*EXERCISE DIRECTIONS*
Copy out all the lines of the data that hold the word "orange".

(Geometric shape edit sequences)
[Start of Attachment]
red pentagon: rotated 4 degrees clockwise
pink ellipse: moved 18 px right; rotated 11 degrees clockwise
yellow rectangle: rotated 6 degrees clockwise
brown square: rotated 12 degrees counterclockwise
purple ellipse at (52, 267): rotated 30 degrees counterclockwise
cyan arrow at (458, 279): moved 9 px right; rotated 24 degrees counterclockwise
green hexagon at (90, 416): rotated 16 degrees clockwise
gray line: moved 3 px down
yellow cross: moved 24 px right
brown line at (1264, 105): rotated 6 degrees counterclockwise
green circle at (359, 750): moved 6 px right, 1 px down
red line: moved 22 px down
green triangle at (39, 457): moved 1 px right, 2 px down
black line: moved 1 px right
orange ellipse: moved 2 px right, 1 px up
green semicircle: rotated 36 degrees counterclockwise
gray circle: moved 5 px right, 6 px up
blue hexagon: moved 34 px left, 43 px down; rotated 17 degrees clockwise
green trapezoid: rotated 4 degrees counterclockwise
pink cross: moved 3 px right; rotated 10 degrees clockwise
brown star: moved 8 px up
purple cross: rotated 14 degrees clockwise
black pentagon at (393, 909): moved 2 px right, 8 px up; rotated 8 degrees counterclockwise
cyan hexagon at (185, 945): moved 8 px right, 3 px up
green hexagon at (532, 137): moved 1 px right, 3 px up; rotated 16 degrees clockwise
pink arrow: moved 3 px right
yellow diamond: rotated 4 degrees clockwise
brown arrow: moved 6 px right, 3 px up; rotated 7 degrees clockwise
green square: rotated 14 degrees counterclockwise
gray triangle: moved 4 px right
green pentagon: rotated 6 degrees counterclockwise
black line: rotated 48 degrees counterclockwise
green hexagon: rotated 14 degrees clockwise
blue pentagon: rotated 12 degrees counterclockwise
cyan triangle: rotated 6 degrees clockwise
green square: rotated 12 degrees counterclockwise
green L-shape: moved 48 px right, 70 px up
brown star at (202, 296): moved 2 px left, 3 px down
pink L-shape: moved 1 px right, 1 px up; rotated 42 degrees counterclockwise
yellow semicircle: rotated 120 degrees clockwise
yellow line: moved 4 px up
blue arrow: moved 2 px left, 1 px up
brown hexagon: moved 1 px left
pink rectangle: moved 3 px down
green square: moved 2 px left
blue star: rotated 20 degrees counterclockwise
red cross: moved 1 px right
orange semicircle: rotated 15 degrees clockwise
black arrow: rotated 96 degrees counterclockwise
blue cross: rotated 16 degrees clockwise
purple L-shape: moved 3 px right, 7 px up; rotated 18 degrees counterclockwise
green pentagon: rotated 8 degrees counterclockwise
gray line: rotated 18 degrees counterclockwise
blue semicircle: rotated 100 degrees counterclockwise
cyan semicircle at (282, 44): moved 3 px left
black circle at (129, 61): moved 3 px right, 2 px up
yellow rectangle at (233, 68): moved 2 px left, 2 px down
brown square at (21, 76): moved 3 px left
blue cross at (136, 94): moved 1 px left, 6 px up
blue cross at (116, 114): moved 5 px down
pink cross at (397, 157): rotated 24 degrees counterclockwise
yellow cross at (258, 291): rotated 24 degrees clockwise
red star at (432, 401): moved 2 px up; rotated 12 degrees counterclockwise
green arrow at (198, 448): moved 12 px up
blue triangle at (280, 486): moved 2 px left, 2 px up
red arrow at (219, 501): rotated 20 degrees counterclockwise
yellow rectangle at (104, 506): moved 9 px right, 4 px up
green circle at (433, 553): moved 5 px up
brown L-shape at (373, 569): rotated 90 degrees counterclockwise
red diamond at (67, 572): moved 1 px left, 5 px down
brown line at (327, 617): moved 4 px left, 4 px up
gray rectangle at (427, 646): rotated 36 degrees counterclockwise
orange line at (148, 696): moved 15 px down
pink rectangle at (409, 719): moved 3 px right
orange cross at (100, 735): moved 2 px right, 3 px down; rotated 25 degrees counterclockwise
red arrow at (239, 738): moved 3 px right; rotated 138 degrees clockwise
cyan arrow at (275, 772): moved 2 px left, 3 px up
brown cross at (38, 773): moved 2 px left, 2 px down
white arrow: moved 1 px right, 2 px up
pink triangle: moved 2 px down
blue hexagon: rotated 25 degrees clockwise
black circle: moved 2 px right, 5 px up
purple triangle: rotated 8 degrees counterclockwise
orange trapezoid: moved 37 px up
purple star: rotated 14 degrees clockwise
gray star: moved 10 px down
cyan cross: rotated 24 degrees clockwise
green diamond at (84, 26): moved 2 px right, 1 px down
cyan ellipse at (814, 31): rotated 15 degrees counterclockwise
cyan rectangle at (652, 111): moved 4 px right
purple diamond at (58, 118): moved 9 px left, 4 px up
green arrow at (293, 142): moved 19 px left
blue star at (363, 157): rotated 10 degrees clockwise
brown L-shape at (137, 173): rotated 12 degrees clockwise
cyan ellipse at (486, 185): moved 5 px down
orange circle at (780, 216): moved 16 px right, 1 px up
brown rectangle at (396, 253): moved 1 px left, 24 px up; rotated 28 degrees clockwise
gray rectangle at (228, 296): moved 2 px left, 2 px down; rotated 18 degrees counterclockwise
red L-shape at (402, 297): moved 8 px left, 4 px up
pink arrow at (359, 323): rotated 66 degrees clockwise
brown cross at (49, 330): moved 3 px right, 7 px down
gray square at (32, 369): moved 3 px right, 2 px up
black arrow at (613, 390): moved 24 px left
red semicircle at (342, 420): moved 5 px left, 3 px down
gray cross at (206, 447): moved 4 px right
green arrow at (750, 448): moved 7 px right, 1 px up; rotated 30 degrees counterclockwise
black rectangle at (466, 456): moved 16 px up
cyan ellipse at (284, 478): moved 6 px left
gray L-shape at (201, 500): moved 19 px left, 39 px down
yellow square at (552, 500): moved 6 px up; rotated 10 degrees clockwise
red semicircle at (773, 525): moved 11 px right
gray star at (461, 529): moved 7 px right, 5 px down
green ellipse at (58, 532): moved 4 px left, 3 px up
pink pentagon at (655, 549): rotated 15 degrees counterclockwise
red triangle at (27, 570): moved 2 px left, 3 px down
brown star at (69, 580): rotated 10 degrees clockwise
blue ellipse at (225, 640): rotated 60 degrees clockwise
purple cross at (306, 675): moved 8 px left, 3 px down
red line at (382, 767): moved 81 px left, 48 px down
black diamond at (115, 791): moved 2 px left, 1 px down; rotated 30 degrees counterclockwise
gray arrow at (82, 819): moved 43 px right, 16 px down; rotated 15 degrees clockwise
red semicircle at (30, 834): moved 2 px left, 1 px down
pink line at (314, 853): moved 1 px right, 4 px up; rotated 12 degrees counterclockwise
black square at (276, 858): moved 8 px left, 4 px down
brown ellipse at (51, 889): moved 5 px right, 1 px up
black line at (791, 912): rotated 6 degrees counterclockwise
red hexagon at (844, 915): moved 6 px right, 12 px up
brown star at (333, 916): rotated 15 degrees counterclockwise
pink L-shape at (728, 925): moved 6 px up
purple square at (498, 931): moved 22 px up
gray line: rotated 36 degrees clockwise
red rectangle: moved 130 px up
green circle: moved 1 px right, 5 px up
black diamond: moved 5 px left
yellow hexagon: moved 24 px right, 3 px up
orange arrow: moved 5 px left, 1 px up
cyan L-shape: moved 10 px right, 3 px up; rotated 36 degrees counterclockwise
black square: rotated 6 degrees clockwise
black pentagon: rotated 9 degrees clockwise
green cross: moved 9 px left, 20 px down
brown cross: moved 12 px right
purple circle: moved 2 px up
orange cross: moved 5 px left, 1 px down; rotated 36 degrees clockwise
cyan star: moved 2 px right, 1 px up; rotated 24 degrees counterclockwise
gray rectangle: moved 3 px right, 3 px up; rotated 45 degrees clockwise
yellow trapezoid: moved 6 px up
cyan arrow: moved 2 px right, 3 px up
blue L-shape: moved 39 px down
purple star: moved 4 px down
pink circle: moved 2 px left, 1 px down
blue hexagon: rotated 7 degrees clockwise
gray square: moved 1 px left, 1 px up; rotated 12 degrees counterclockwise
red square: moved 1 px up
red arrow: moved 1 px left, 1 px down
[End of Attachment]
*TASK RESPONSE*
orange ellipse: moved 2 px right, 1 px up
orange semicircle: rotated 15 degrees clockwise
orange line at (148, 696): moved 15 px down
orange cross at (100, 735): moved 2 px right, 3 px down; rotated 25 degrees counterclockwise
orange trapezoid: moved 37 px up
orange circle at (780, 216): moved 16 px right, 1 px up
orange arrow: moved 5 px left, 1 px up
orange cross: moved 5 px left, 1 px down; rotated 36 degrees clockwise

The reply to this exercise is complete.